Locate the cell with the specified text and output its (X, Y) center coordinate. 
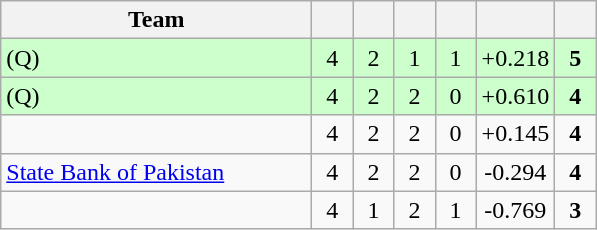
-0.294 (516, 172)
State Bank of Pakistan (156, 172)
3 (576, 210)
+0.610 (516, 96)
Team (156, 20)
-0.769 (516, 210)
5 (576, 58)
+0.145 (516, 134)
+0.218 (516, 58)
Output the [X, Y] coordinate of the center of the cell containing the given text.  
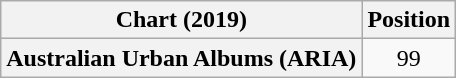
99 [409, 58]
Australian Urban Albums (ARIA) [182, 58]
Chart (2019) [182, 20]
Position [409, 20]
Extract the [x, y] coordinate from the center of the cell holding the provided text.  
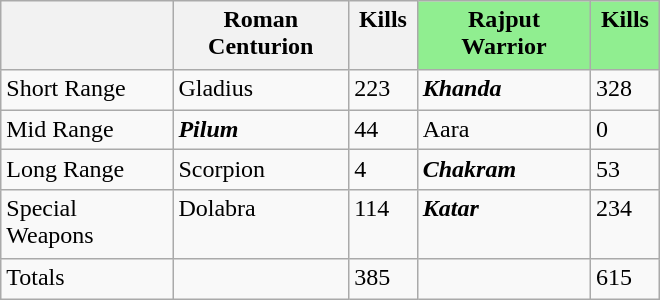
Totals [87, 279]
615 [626, 279]
Long Range [87, 170]
328 [626, 90]
Aara [504, 130]
Rajput Warrior [504, 36]
0 [626, 130]
Scorpion [261, 170]
114 [384, 224]
Dolabra [261, 224]
4 [384, 170]
Short Range [87, 90]
Gladius [261, 90]
223 [384, 90]
Pilum [261, 130]
Special Weapons [87, 224]
Mid Range [87, 130]
Katar [504, 224]
Chakram [504, 170]
53 [626, 170]
234 [626, 224]
44 [384, 130]
385 [384, 279]
Roman Centurion [261, 36]
Khanda [504, 90]
For the text-containing cell, return its midpoint in (X, Y) coordinate format. 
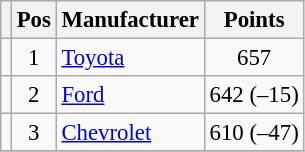
610 (–47) (254, 133)
Pos (34, 20)
Points (254, 20)
Toyota (130, 58)
1 (34, 58)
Manufacturer (130, 20)
642 (–15) (254, 95)
2 (34, 95)
Chevrolet (130, 133)
3 (34, 133)
657 (254, 58)
Ford (130, 95)
Return the (X, Y) coordinate for the center point of the cell that contains the specified text.  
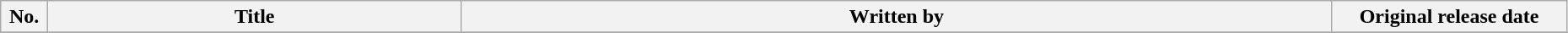
Written by (897, 17)
Original release date (1449, 17)
Title (255, 17)
No. (24, 17)
Return the [X, Y] coordinate for the center point of the cell that contains the specified text.  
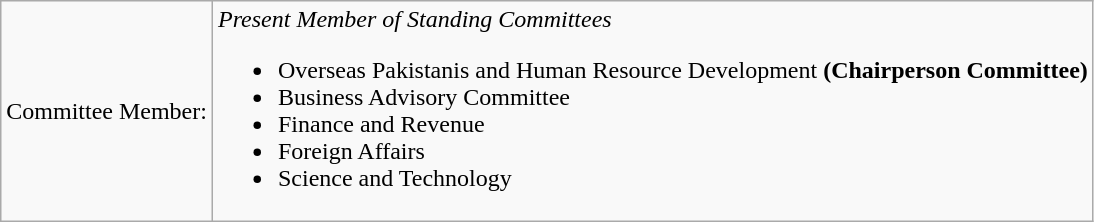
Committee Member: [107, 112]
Capture the cell that displays the provided text and extract its [X, Y] central coordinate. 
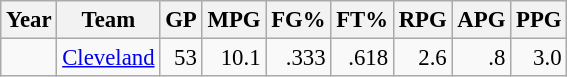
.8 [482, 58]
Cleveland [108, 58]
FT% [362, 20]
GP [181, 20]
RPG [422, 20]
53 [181, 58]
2.6 [422, 58]
APG [482, 20]
.618 [362, 58]
.333 [298, 58]
PPG [539, 20]
3.0 [539, 58]
10.1 [234, 58]
FG% [298, 20]
Team [108, 20]
Year [29, 20]
MPG [234, 20]
Find where the given text appears and provide that cell's center as [X, Y] coordinate. 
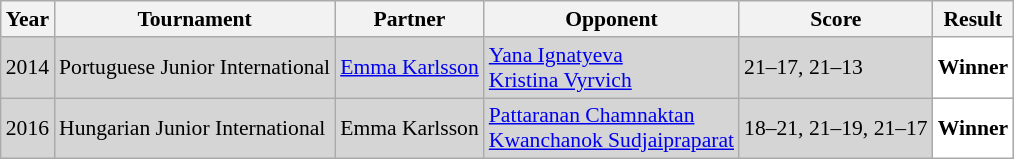
Result [974, 19]
Year [28, 19]
Opponent [612, 19]
Tournament [194, 19]
Hungarian Junior International [194, 128]
Partner [410, 19]
2014 [28, 68]
21–17, 21–13 [836, 68]
Pattaranan Chamnaktan Kwanchanok Sudjaipraparat [612, 128]
Yana Ignatyeva Kristina Vyrvich [612, 68]
Portuguese Junior International [194, 68]
18–21, 21–19, 21–17 [836, 128]
Score [836, 19]
2016 [28, 128]
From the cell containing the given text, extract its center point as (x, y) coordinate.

What you will do: Write out all the lines above again, replacing "coordinate" with "location" everywhere it occurs and keeping everything else the same. Leave out the pictures.

Exercise response:
Locate the cell with the specified text and output its (X, Y) center location. 
-0.294 (516, 172)
State Bank of Pakistan (156, 172)
3 (576, 210)
+0.610 (516, 96)
Team (156, 20)
-0.769 (516, 210)
5 (576, 58)
+0.145 (516, 134)
+0.218 (516, 58)
Output the [X, Y] location of the center of the cell containing the given text.  
99 [409, 58]
Australian Urban Albums (ARIA) [182, 58]
Chart (2019) [182, 20]
Position [409, 20]
Extract the [x, y] location from the center of the cell holding the provided text.  
Totals [87, 279]
615 [626, 279]
Long Range [87, 170]
328 [626, 90]
Aara [504, 130]
Rajput Warrior [504, 36]
0 [626, 130]
Scorpion [261, 170]
114 [384, 224]
Dolabra [261, 224]
4 [384, 170]
Short Range [87, 90]
Gladius [261, 90]
223 [384, 90]
Pilum [261, 130]
Special Weapons [87, 224]
Mid Range [87, 130]
Katar [504, 224]
Chakram [504, 170]
53 [626, 170]
234 [626, 224]
44 [384, 130]
385 [384, 279]
Roman Centurion [261, 36]
Khanda [504, 90]
For the text-containing cell, return its midpoint in (X, Y) location format. 
610 (–47) (254, 133)
Pos (34, 20)
Points (254, 20)
Toyota (130, 58)
1 (34, 58)
Manufacturer (130, 20)
642 (–15) (254, 95)
2 (34, 95)
Chevrolet (130, 133)
3 (34, 133)
657 (254, 58)
Ford (130, 95)
Return the (X, Y) location for the center point of the cell that contains the specified text.  
Written by (897, 17)
Original release date (1449, 17)
Title (255, 17)
No. (24, 17)
Return the [X, Y] location for the center point of the cell that contains the specified text.  
Committee Member: [107, 112]
Capture the cell that displays the provided text and extract its [X, Y] central location. 
.8 [482, 58]
Cleveland [108, 58]
FT% [362, 20]
GP [181, 20]
RPG [422, 20]
53 [181, 58]
2.6 [422, 58]
APG [482, 20]
.618 [362, 58]
.333 [298, 58]
PPG [539, 20]
3.0 [539, 58]
10.1 [234, 58]
FG% [298, 20]
Team [108, 20]
Year [29, 20]
MPG [234, 20]
Find where the given text appears and provide that cell's center as [X, Y] location. 
Result [974, 19]
Year [28, 19]
Opponent [612, 19]
Tournament [194, 19]
Hungarian Junior International [194, 128]
Partner [410, 19]
2014 [28, 68]
21–17, 21–13 [836, 68]
Pattaranan Chamnaktan Kwanchanok Sudjaipraparat [612, 128]
Yana Ignatyeva Kristina Vyrvich [612, 68]
Portuguese Junior International [194, 68]
18–21, 21–19, 21–17 [836, 128]
Score [836, 19]
2016 [28, 128]
From the cell containing the given text, extract its center point as (x, y) location.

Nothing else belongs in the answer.